** About this task **
The answer required is how many lines of the following entries contain the word "orange", with no other words.

Scene difference descriptions:
=== Section Start ===

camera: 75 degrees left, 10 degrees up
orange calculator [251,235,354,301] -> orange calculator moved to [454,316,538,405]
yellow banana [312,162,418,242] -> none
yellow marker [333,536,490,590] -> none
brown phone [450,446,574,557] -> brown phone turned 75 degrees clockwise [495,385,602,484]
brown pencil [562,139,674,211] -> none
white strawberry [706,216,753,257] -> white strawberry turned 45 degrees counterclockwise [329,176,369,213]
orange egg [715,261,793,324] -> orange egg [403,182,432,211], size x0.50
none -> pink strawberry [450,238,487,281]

=== Section End ===

** Answer space **
2